**To do:** In the lines from the one holding "This is a 0.49 m/px NAIP aerial image." through the one holding "road 1 (tertiary): [(68,0),(69,216),(137,412),(139,511)]", inclusive, substitute "from longest to shortest" for "longest first". Give back only those lines, with everything else unchanged.

>> Start Entries shown

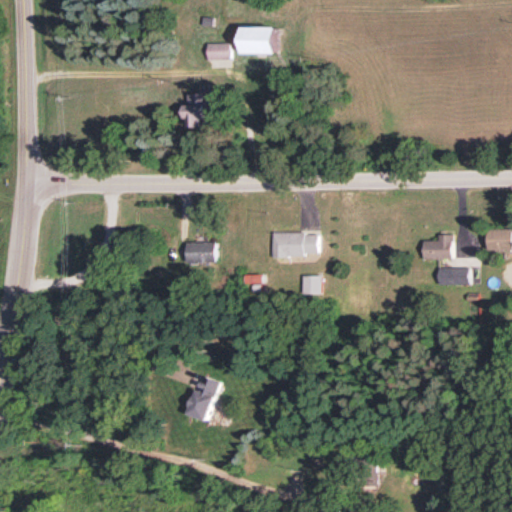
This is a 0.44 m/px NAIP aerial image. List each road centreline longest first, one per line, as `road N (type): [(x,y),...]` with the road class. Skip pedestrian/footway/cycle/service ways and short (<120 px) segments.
road 1 (residential): [(20,180),(511,176)]
road 2 (tertiary): [(16,0),(20,180),(0,360)]
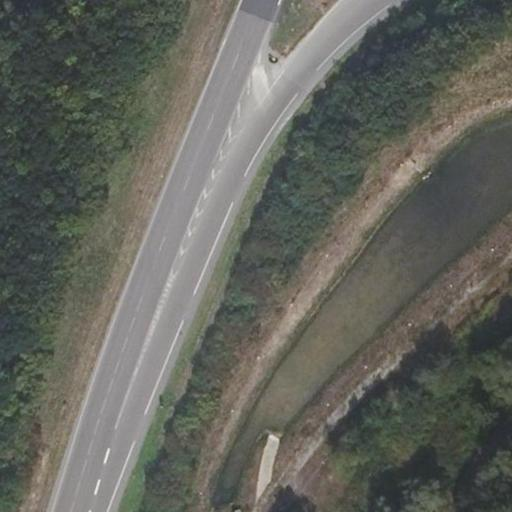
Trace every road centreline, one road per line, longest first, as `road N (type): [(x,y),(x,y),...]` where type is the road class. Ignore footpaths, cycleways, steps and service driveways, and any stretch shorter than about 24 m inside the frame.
road 1 (motorway): [(100,511),(253,137),(301,69),(369,0)]
road 2 (motorway): [(74,511),(173,228),(266,0)]
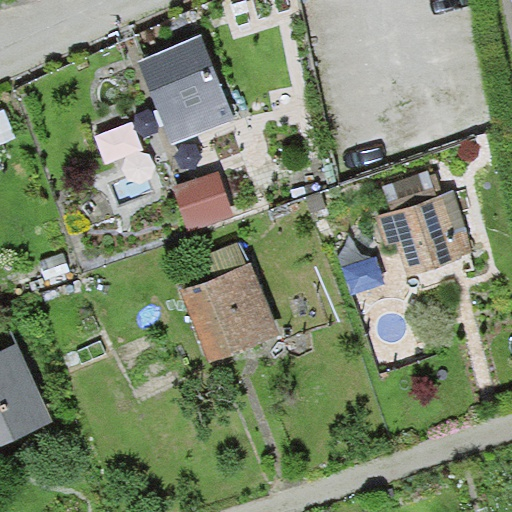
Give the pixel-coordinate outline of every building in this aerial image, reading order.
[(343,0),(275,0),(297,57),(357,34),(343,0)] [(201,35),(131,61),(163,144),(232,117),(201,35)] [(452,188),(372,211),(392,279),(471,256),(452,188)] [(251,260),(182,289),(212,361),(281,333),(251,260)] [(0,443),(51,420),(14,342),(0,348),(0,443)]
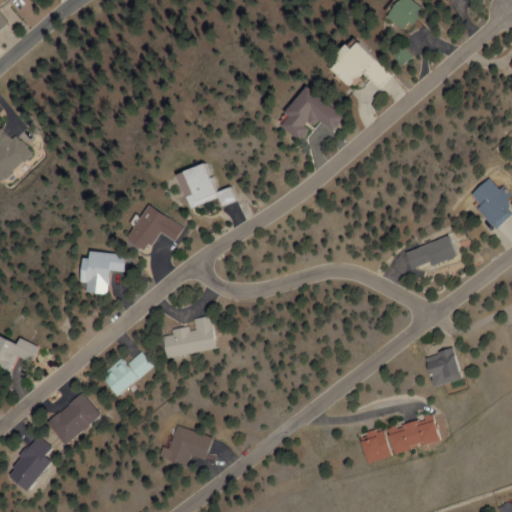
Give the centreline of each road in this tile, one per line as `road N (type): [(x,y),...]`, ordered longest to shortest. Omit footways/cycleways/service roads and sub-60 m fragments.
road 1 (residential): [(508,9),(303,188),(193,263),(0,422)]
road 2 (residential): [(178,511),(511,252)]
road 3 (residential): [(433,315),(366,276),(321,271),(237,293),(213,285),(193,263)]
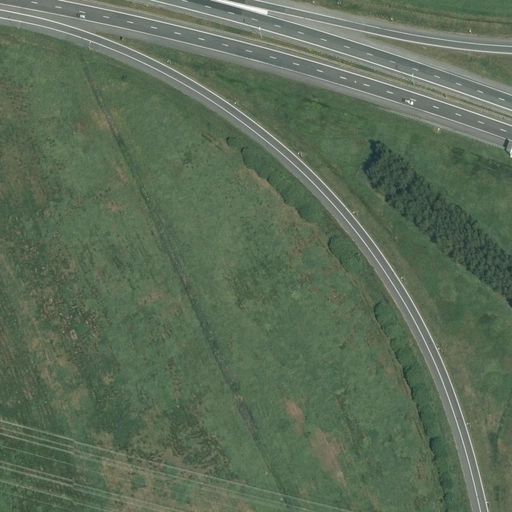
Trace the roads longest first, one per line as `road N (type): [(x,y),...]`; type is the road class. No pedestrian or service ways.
road 1 (motorway): [(0,13),(162,71),(258,133),(319,187),(420,330),(452,406),(481,511)]
road 2 (motorway): [(15,0),(294,64),(511,134)]
road 3 (motorway): [(511,103),(177,0)]
road 4 (motorway): [(511,50),(209,0)]
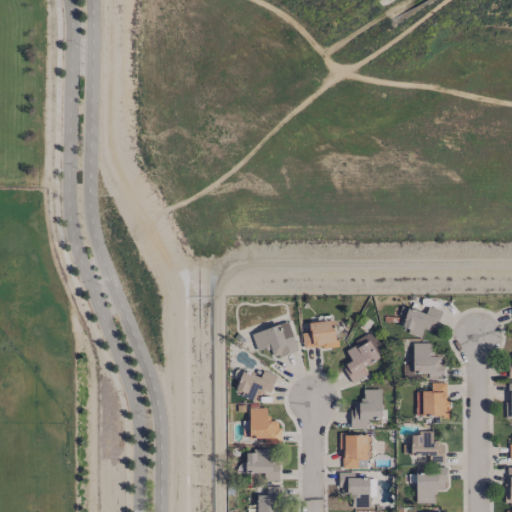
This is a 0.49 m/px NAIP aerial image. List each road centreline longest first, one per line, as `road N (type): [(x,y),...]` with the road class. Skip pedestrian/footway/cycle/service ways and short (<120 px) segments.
road 1 (tertiary): [(68,0),(69,216),(137,412),(139,511)]
road 2 (tertiary): [(158,511),(154,390),(89,204),(90,0)]
road 3 (track): [(218,511),(216,309),(227,277),(253,267),(511,267)]
road 4 (track): [(249,0),(349,71),(511,105)]
road 5 (residential): [(476,511),(478,340)]
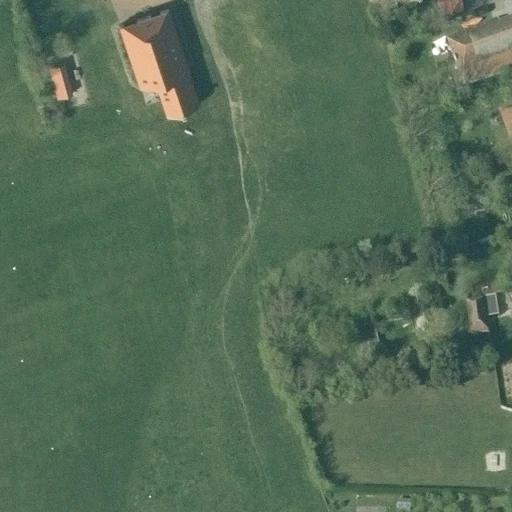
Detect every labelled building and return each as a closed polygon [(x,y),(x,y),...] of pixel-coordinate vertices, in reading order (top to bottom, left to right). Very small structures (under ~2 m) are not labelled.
[(440,19),(464,14),(460,0),(444,0),(436,2),(440,19)] [(166,115),(198,104),(187,71),(188,71),(167,9),(118,25),(139,87),(155,81),(166,115)] [(463,86),(511,68),(511,22),(511,23),(510,21),(499,25),(498,21),(446,39),(463,86)] [(62,63),(48,67),(56,97),(71,93),(62,63)] [(511,110),(498,116),(511,153),(511,110)] [(503,295),(493,297),(496,307),(505,304),(503,295)] [(470,336),(489,334),(484,300),(465,302),(470,336)] [(423,312),(409,316),(413,331),(421,329),(428,332),(431,326),(426,322),(423,312)] [(402,318),(373,325),(376,340),(406,332),(402,318)]
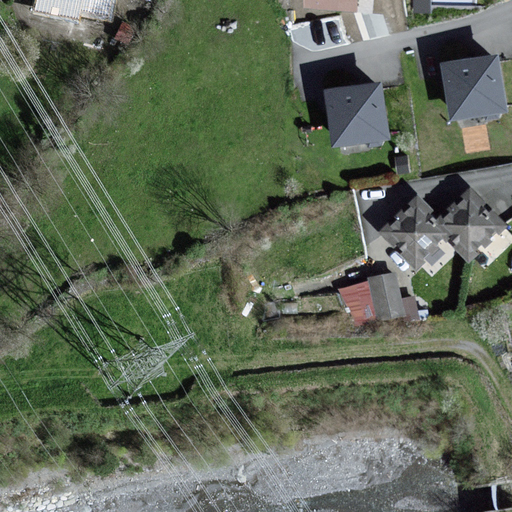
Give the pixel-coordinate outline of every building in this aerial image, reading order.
[(83,0),(38,0),(36,15),(81,21),(83,0)] [(357,0),(306,0),(306,6),(357,9),(357,0)] [(499,55),(443,63),(453,119),(508,109),(499,55)] [(382,81),(327,90),(336,146),(391,137),(382,81)] [(472,190),(442,220),(438,224),(449,234),(472,257),(505,224),(472,190)] [(438,224),(442,220),(419,198),(385,231),(418,265),(449,234),(438,224)] [(339,283),(352,325),(419,304),(415,289),(404,292),(396,265),(339,283)]
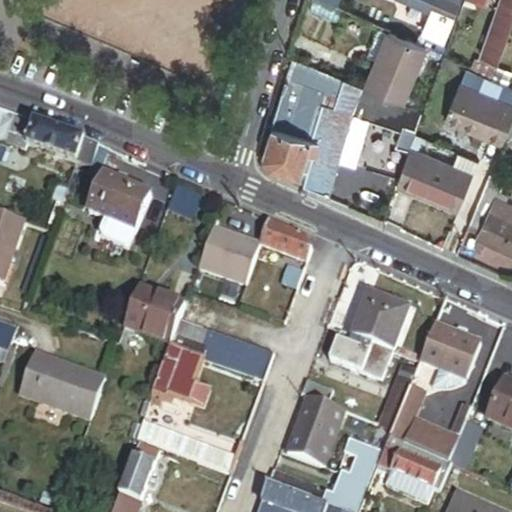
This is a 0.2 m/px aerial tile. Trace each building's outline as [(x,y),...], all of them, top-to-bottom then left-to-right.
[(397,0),(411,6),(409,12),(418,16),(420,9),(431,14),(423,33),(444,42),(460,0),(397,0)] [(511,0),(500,0),(479,58),(495,65),(511,21),(511,0)] [(405,110),(426,50),(390,33),(370,93),(405,110)] [(288,93),(355,113),(357,104),(292,73),(298,59),(295,58),(281,108),(285,107),(288,93)] [(362,90),(298,59),(292,73),(357,104),(362,90)] [(511,91),(492,82),(485,99),(511,109),(511,91)] [(502,146),(511,121),(511,109),(485,99),(459,89),(445,124),(502,146)] [(414,143),(422,118),(405,110),(370,93),(362,90),(357,104),(355,113),(370,121),(414,143)] [(339,162),(355,113),(288,93),(285,107),(281,108),(266,156),(274,168),(302,178),(314,139),(320,141),(306,186),(330,193),(339,162)] [(355,113),(339,162),(357,167),(370,121),(355,113)] [(0,114),(0,146),(4,148),(14,119),(0,114)] [(14,119),(4,148),(26,155),(28,149),(36,127),(14,119)] [(86,144),(36,127),(28,149),(78,166),(86,144)] [(320,141),(314,139),(302,178),(301,184),(306,186),(320,141)] [(100,150),(86,144),(78,166),(92,170),(100,150)] [(110,154),(100,150),(92,170),(88,177),(97,183),(110,154)] [(461,213),(475,175),(455,168),(412,151),(398,189),(461,213)] [(461,152),(455,168),(475,175),(481,160),(461,152)] [(107,180),(91,217),(113,227),(137,237),(154,200),(107,180)] [(508,193),(488,183),(474,222),(484,226),(498,197),(505,200),(508,193)] [(205,201),(178,190),(172,204),(199,215),(205,201)] [(505,200),(498,197),(484,226),(482,231),(506,243),(505,247),(511,250),(511,218),(506,216),(511,203),(505,200)] [(25,226),(0,217),(0,286),(4,288),(25,226)] [(306,238),(270,223),(260,249),(262,249),(308,267),(313,254),(306,238)] [(132,249),(137,237),(113,227),(109,239),(110,243),(128,251),(132,249)] [(260,249),(215,232),(200,273),(247,291),(262,249),(260,249)] [(50,243),(43,241),(24,296),(30,298),(50,243)] [(139,295),(126,332),(172,349),(180,328),(186,312),(139,295)] [(355,342),(394,356),(398,358),(412,323),(368,307),(355,342)] [(180,328),(172,349),(170,354),(204,365),(264,385),(274,360),(180,328)] [(483,347),(436,328),(421,365),(467,384),(483,347)] [(0,355),(8,359),(16,335),(0,329),(0,355)] [(355,342),(342,337),(331,364),(383,384),(394,356),(355,342)] [(204,365),(170,354),(153,401),(164,405),(170,402),(190,409),(198,391),(195,390),(204,365)] [(92,422),(107,381),(37,355),(22,396),(92,422)] [(406,369),(392,401),(404,406),(418,373),(406,369)] [(511,431),(511,384),(507,382),(490,422),(511,431)] [(336,394),(310,384),(304,399),(311,401),(330,408),(336,394)] [(210,396),(198,391),(190,409),(203,414),(210,396)] [(347,415),(330,408),(311,401),(304,419),(300,418),(286,457),(326,472),(347,415)] [(392,401),(382,428),(394,432),(398,422),(404,406),(392,401)] [(449,467),(457,448),(398,422),(394,432),(391,441),(405,447),(446,466),(449,467)] [(162,434),(143,427),(136,445),(155,452),(156,450),(162,434)] [(382,428),(380,427),(372,451),(382,454),(385,455),(391,441),(394,432),(382,428)] [(484,436),(465,428),(457,448),(449,467),(467,475),(484,436)] [(206,450),(162,434),(156,450),(200,466),(200,465),(206,450)] [(405,447),(391,441),(385,455),(380,467),(394,472),(400,458),(405,447)] [(353,444),(348,457),(359,462),(365,448),(353,444)] [(441,476),(446,466),(405,447),(400,458),(441,476)] [(138,448),(133,463),(158,472),(163,457),(138,448)] [(358,511),(382,454),(372,451),(365,448),(359,462),(352,479),(339,511),(340,511),(358,511)] [(235,461),(206,450),(200,465),(229,476),(235,461)] [(433,494),(441,476),(400,458),(394,472),(392,476),(433,494)] [(133,463),(119,499),(140,507),(145,509),(152,487),(155,479),(158,472),(133,463)] [(320,491),(276,474),(271,489),(314,506),(318,496),(320,491)] [(324,505),(339,511),(352,479),(344,476),(334,498),(328,496),(327,499),(324,505)] [(164,483),(155,479),(152,487),(162,490),(164,483)] [(314,506),(271,489),(264,506),(280,511),(312,511),(315,506),(314,506)] [(327,499),(318,496),(314,506),(315,506),(323,509),(324,505),(327,499)] [(59,511),(63,504),(51,499),(47,510),(52,511),(59,511)] [(119,499),(114,511),(138,511),(140,507),(119,499)] [(486,511),(464,502),(459,511),(486,511)]
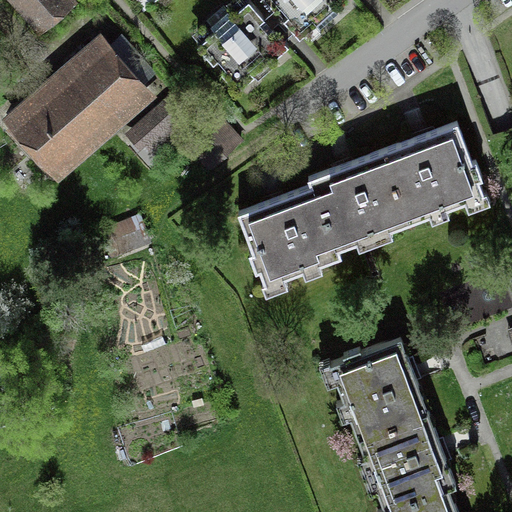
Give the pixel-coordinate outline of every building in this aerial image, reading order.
[(23,0),(26,3),(39,18),(59,0),(23,0)] [(215,28),(198,43),(214,61),(218,57),(226,66),(222,70),(238,88),(254,73),(258,78),(267,70),(276,63),(272,58),(289,43),(273,25),(269,29),(261,20),(265,16),(250,0),(246,0),(232,13),(224,4),(207,19),(215,28)] [(270,0),(276,6),(280,2),(288,11),(284,15),(300,33),(317,18),(321,23),(330,16),(338,8),(334,3),(337,0),(270,0)] [(58,82),(15,120),(56,167),(143,91),(101,44),(58,82)] [(174,100),(132,138),(139,145),(171,116),(190,137),(186,140),(210,166),(242,140),(217,113),(206,123),(180,94),(174,100)] [(420,135),(383,149),(410,219),(483,192),(477,177),(481,176),(475,159),(471,160),(457,121),(420,135)] [(309,177),(312,184),(313,183),(336,247),(337,246),(410,219),(383,149),(346,163),(309,177)] [(313,183),(312,184),(274,198),(239,211),(254,250),(250,251),(257,268),(260,266),(266,281),(340,253),(337,246),(336,247),(313,183)] [(142,214),(114,225),(125,252),(153,240),(142,214)] [(358,434),(428,408),(414,371),(401,334),(362,349),(360,346),(344,352),(345,355),(330,361),(358,434)] [(378,509),(378,510),(456,481),(442,444),(428,408),(358,434),(385,506),(378,509)] [(456,482),(456,481),(378,510),(378,511),(459,511),(449,485),(456,482)]
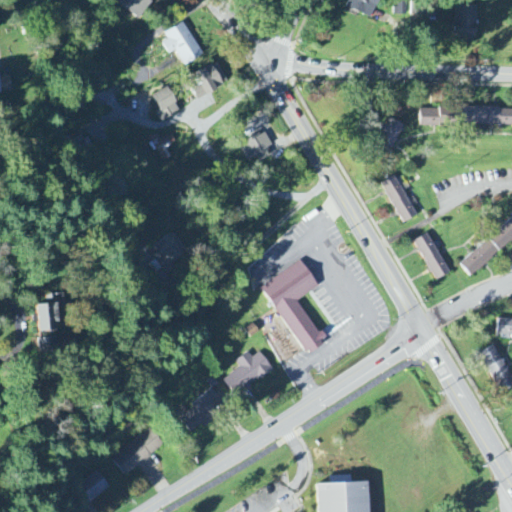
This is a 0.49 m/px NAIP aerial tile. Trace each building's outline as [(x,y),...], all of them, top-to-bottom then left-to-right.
[(121,0),(136,11),(144,0),(121,0)] [(379,0),(350,0),(347,8),(371,19),(379,0)] [(406,16),(407,0),(395,0),(395,16),(406,16)] [(419,16),(420,2),(411,2),(411,15),(419,16)] [(477,6),(456,6),(454,38),(476,39),(477,6)] [(203,55),(182,25),(159,41),(169,56),(174,52),(184,67),(203,55)] [(227,86),(218,64),(187,77),(196,99),(227,86)] [(179,114),(169,89),(152,95),(158,111),(156,112),(160,121),(179,114)] [(420,127),(458,128),(458,110),(420,109),(420,127)] [(511,110),(464,109),(464,127),(511,127),(511,110)] [(392,149),(404,127),(389,118),(377,141),(392,149)] [(271,147),(265,133),(238,145),(246,161),(254,158),(256,164),(270,158),(266,149),(271,147)] [(383,183),(398,225),(414,220),(399,177),(383,183)] [(511,218),(459,266),(471,279),(511,241),(511,218)] [(170,265),(186,252),(171,233),(149,251),(167,275),(174,269),(170,265)] [(435,282),(450,274),(428,234),(413,243),(435,282)] [(318,289),(302,262),(261,288),(305,356),(325,343),(298,301),(318,289)] [(37,332),(56,332),(56,310),(63,310),(63,295),(44,296),(45,305),(37,306),(37,332)] [(511,320),(497,320),(496,338),(511,338),(511,320)] [(38,351),(56,350),(56,339),(38,340),(38,351)] [(479,355),(500,394),(511,388),(511,380),(494,346),(479,355)] [(259,354),(253,359),(248,353),(235,362),(240,368),(223,381),(236,398),(272,370),(259,354)] [(226,407),(210,390),(183,416),(196,429),(203,423),(205,426),(226,407)] [(111,461),(124,478),(163,447),(149,430),(111,461)] [(108,491),(98,473),(73,488),(84,506),(108,491)] [(369,511),(368,484),(317,486),(317,511),(369,511)]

>> End Entries shown

**Reply to the task:**
This is a 0.49 m/px NAIP aerial image. List each road centreline from longest to shortest, one per line, as `road N (type): [(x,y),...]` with the road class. Skip pedestrian/footway/cycle/service ways and short (<120 px) segments.
road 1 (tertiary): [(68,0),(69,216),(137,412),(139,511)]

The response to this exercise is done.